- INPUT MATERIAL
================

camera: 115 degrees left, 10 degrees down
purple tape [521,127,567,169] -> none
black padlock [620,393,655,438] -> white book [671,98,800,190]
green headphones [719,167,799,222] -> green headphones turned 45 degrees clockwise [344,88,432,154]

================

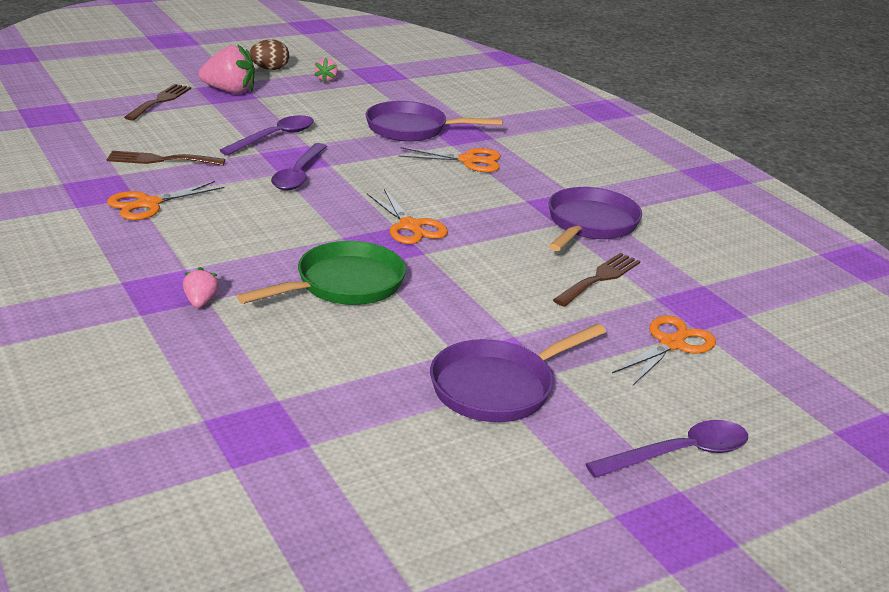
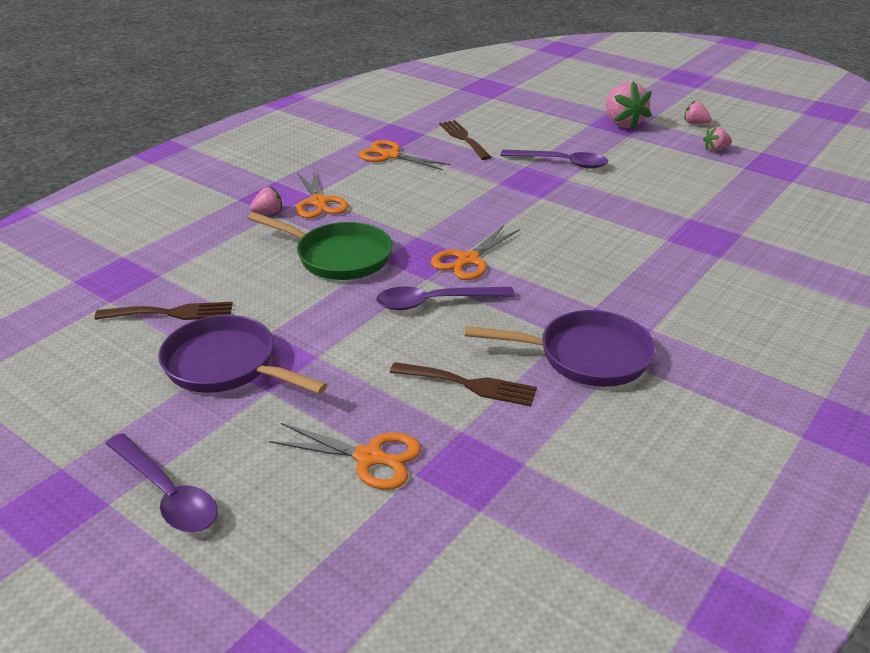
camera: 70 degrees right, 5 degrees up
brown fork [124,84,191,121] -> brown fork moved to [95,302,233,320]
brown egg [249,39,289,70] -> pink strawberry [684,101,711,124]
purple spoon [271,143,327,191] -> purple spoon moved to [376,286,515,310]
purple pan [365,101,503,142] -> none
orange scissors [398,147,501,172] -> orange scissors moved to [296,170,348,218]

================

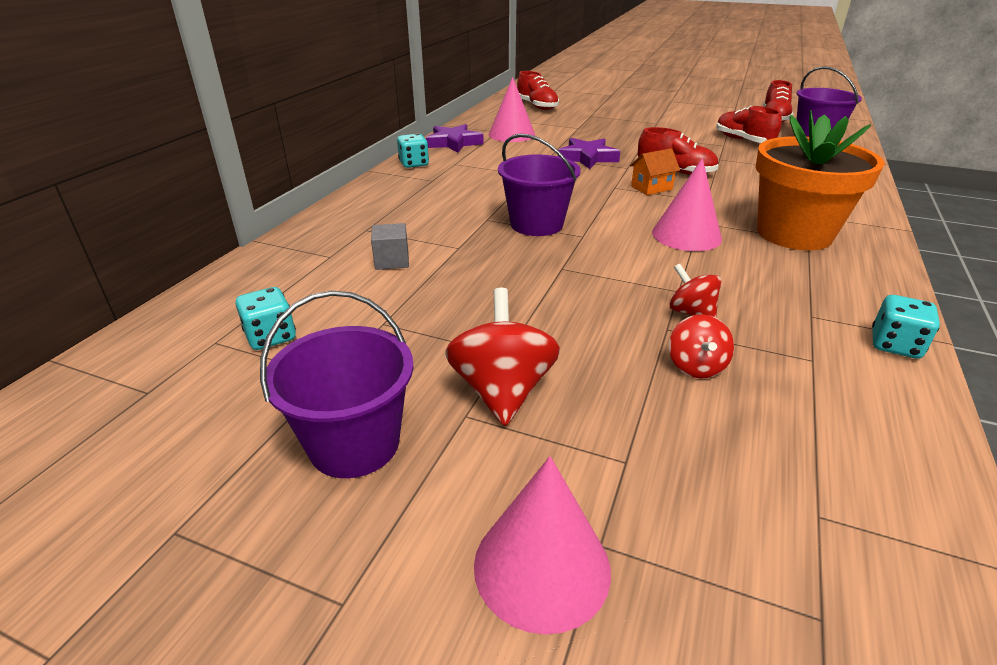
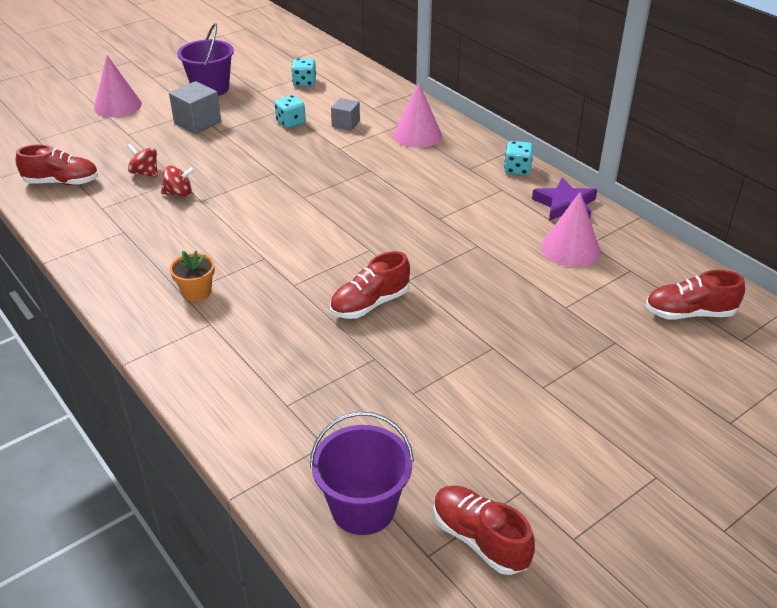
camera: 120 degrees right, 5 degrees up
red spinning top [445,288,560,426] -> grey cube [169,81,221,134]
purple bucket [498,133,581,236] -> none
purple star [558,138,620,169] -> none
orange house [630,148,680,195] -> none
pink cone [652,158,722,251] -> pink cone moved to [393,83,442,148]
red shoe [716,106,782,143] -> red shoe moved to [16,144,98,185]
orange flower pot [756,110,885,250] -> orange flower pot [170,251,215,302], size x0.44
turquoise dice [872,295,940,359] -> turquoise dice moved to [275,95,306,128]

================

- EXERCISE INSTRUCTIONS
In the records above, the line with "camera: 120 degrees right, 5 degrees up" marks the start and the line with "turquoise dice [872,295,940,359]" marks the end; copy that stretch exactly, both lines included, and nothing else.

- ANSWER SPACE
camera: 120 degrees right, 5 degrees up
red spinning top [445,288,560,426] -> grey cube [169,81,221,134]
purple bucket [498,133,581,236] -> none
purple star [558,138,620,169] -> none
orange house [630,148,680,195] -> none
pink cone [652,158,722,251] -> pink cone moved to [393,83,442,148]
red shoe [716,106,782,143] -> red shoe moved to [16,144,98,185]
orange flower pot [756,110,885,250] -> orange flower pot [170,251,215,302], size x0.44
turquoise dice [872,295,940,359] -> turquoise dice moved to [275,95,306,128]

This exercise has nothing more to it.